=== Section Start ===

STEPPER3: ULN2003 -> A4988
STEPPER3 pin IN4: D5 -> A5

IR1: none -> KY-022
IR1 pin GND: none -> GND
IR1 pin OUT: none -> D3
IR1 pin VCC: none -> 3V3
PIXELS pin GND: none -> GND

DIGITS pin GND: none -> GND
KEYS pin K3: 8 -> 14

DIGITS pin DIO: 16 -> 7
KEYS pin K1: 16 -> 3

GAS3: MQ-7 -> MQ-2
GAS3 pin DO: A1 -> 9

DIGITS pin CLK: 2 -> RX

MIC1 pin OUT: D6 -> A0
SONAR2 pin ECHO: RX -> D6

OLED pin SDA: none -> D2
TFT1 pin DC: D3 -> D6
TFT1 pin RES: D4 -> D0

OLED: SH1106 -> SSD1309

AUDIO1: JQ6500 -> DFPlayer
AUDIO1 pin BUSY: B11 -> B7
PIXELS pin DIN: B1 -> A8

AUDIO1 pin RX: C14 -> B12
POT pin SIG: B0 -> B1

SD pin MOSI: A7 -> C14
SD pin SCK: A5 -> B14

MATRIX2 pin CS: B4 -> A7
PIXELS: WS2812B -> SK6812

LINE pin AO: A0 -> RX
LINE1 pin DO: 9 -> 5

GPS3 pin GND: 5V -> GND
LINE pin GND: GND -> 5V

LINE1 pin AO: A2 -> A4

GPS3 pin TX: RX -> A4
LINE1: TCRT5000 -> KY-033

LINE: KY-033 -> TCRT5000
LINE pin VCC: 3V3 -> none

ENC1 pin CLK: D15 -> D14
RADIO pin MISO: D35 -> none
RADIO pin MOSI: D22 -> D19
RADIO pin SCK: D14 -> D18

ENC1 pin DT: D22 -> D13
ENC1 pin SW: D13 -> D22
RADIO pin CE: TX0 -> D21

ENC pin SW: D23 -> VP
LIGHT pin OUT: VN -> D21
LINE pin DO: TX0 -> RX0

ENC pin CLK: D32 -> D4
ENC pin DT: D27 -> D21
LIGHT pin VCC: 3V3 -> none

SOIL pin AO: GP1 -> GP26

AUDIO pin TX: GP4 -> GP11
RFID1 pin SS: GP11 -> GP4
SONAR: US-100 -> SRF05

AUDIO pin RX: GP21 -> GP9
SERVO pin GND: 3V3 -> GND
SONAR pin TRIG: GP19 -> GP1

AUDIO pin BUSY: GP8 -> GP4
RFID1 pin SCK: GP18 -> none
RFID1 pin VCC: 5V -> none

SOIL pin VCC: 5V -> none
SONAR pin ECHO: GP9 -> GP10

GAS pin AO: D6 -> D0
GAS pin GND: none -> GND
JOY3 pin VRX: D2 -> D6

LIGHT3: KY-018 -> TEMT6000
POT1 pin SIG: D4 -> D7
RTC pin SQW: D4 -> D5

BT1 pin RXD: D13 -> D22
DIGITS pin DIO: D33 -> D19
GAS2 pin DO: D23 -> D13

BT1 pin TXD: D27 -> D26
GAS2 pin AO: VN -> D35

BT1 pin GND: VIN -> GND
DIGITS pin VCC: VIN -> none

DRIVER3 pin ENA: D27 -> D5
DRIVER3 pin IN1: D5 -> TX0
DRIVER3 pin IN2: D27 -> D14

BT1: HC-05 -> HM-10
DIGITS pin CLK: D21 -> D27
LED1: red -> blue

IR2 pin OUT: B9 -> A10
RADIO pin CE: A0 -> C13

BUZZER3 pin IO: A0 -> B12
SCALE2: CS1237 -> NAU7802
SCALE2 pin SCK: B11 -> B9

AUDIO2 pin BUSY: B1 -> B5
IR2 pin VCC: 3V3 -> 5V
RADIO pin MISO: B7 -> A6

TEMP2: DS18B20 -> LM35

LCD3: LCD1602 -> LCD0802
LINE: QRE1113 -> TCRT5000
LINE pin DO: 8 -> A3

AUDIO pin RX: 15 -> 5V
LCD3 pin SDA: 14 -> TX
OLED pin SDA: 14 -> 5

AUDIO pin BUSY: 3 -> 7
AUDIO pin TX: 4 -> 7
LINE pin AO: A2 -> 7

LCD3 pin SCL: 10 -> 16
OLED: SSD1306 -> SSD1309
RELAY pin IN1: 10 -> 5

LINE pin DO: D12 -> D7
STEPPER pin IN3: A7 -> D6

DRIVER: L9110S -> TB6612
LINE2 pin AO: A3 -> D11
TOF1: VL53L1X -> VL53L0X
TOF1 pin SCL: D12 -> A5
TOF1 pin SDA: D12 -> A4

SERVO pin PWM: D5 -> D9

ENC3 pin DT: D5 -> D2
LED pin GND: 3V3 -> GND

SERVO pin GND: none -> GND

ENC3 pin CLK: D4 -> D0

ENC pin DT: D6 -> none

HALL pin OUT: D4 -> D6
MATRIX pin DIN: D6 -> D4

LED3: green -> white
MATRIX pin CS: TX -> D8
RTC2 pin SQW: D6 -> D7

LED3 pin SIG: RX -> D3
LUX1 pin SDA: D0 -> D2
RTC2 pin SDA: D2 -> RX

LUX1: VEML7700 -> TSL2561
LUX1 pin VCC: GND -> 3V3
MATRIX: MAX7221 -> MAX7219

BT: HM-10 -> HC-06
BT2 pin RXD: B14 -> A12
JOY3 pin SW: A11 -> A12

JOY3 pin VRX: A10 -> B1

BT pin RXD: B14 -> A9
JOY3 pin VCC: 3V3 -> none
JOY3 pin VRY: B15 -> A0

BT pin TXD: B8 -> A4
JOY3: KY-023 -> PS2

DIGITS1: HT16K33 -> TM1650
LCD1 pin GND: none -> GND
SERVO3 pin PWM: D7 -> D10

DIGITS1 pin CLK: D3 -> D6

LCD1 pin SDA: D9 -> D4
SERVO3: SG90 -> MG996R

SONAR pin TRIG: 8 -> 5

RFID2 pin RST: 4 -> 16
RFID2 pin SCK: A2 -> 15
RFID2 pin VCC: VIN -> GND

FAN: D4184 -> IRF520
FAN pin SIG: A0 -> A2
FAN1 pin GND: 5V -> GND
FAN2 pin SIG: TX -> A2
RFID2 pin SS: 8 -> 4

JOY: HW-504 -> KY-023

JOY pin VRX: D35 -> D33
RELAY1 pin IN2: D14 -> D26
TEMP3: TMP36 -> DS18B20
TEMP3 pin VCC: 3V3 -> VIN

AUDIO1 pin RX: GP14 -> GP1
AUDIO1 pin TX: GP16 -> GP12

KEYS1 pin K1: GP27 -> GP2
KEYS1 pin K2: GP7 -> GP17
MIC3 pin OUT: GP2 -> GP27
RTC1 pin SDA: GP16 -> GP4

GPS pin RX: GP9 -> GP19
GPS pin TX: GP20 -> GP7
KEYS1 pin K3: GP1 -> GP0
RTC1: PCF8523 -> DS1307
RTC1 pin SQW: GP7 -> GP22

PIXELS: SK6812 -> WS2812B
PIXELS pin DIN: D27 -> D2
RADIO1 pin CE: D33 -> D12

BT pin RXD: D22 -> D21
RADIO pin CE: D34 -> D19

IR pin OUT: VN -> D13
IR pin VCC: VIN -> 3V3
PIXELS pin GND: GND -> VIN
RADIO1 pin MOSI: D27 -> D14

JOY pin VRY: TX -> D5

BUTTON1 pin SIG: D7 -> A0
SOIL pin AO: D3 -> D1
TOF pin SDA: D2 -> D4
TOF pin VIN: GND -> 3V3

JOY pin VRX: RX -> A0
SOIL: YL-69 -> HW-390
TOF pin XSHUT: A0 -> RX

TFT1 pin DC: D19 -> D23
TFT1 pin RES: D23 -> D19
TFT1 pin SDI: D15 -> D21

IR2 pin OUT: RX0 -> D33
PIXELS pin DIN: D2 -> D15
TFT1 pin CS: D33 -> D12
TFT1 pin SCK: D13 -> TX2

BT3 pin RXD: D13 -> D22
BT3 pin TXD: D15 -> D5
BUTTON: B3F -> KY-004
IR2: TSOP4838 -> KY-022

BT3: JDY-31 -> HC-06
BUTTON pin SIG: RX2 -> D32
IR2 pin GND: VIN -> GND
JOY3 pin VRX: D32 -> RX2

=== Section End ===

> **Task directions**:
Copy verbatim, from the listing above, each line from the one containing "GAS2 pin DO: D23 -> D13" down to the one containing "LCD3 pin SCL: 10 -> 16", inclusive.

> **Solution to this task**:
GAS2 pin DO: D23 -> D13

BT1 pin TXD: D27 -> D26
GAS2 pin AO: VN -> D35

BT1 pin GND: VIN -> GND
DIGITS pin VCC: VIN -> none

DRIVER3 pin ENA: D27 -> D5
DRIVER3 pin IN1: D5 -> TX0
DRIVER3 pin IN2: D27 -> D14

BT1: HC-05 -> HM-10
DIGITS pin CLK: D21 -> D27
LED1: red -> blue

IR2 pin OUT: B9 -> A10
RADIO pin CE: A0 -> C13

BUZZER3 pin IO: A0 -> B12
SCALE2: CS1237 -> NAU7802
SCALE2 pin SCK: B11 -> B9

AUDIO2 pin BUSY: B1 -> B5
IR2 pin VCC: 3V3 -> 5V
RADIO pin MISO: B7 -> A6

TEMP2: DS18B20 -> LM35

LCD3: LCD1602 -> LCD0802
LINE: QRE1113 -> TCRT5000
LINE pin DO: 8 -> A3

AUDIO pin RX: 15 -> 5V
LCD3 pin SDA: 14 -> TX
OLED pin SDA: 14 -> 5

AUDIO pin BUSY: 3 -> 7
AUDIO pin TX: 4 -> 7
LINE pin AO: A2 -> 7

LCD3 pin SCL: 10 -> 16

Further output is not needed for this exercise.